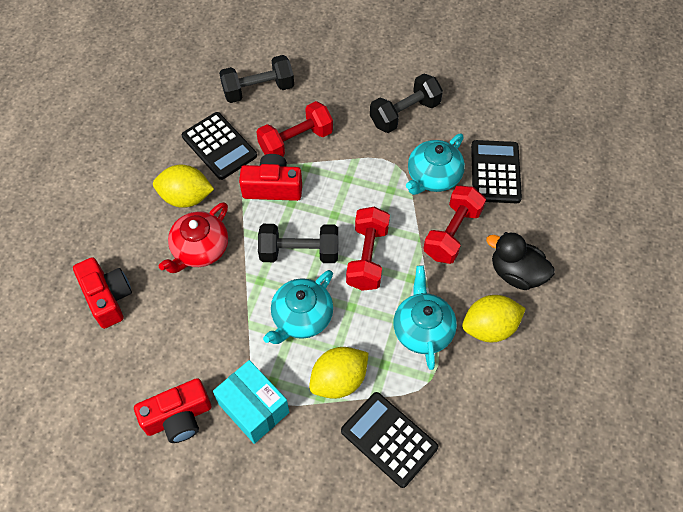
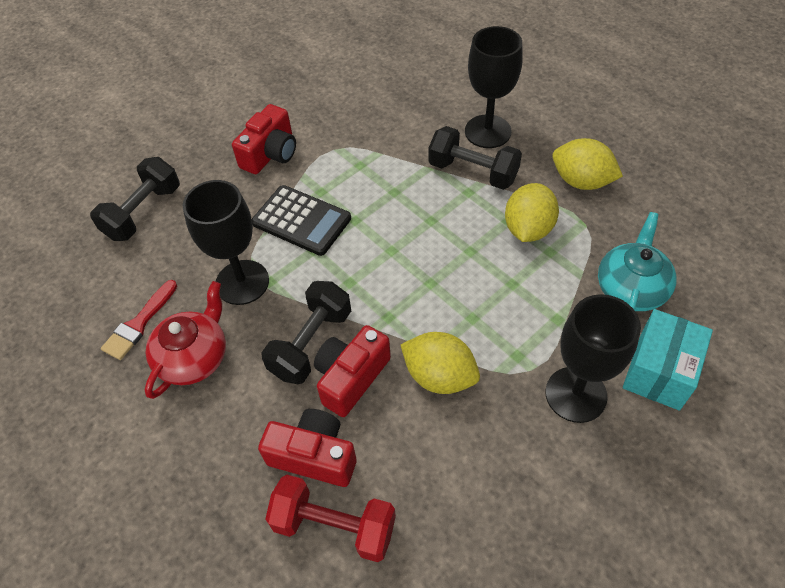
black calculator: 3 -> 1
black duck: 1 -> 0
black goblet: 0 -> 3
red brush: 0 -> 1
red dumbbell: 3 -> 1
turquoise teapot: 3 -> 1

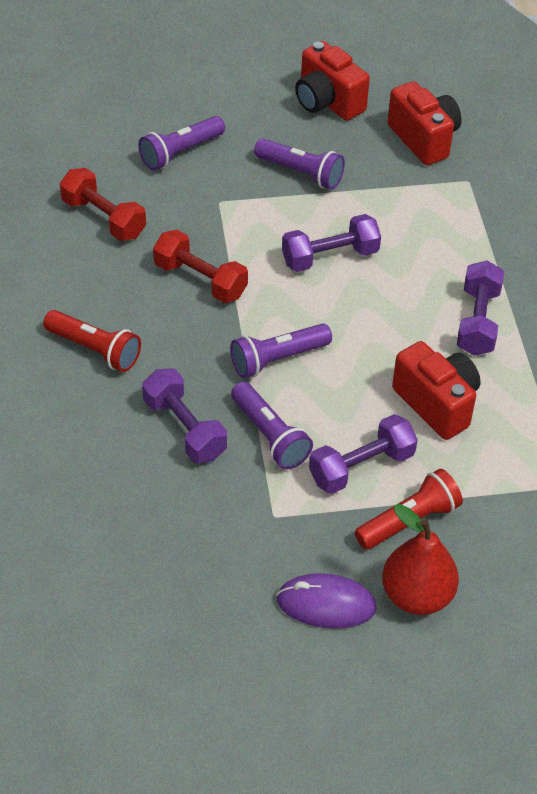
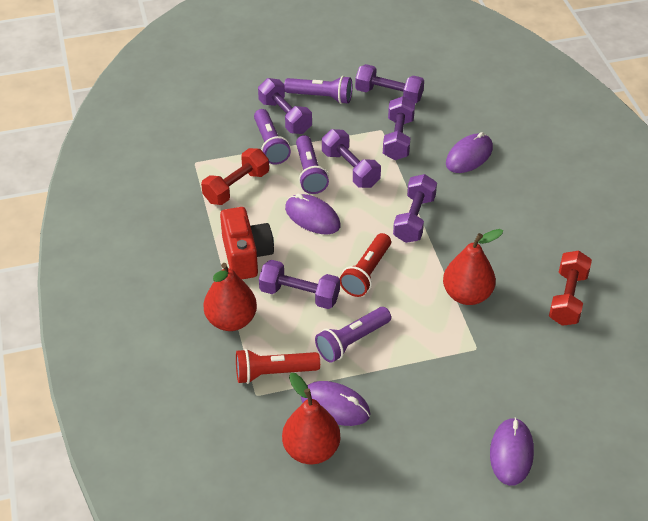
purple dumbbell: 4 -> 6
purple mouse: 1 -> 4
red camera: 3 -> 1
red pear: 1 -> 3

+-------+

# EXERCISE OBJECTIVE:
From the line that contains "purple dumbbell: 4 -> 6" through the end of the records above, print every line exactly and nothing else.

# SOLUTION FOR THIS TASK:
purple dumbbell: 4 -> 6
purple mouse: 1 -> 4
red camera: 3 -> 1
red pear: 1 -> 3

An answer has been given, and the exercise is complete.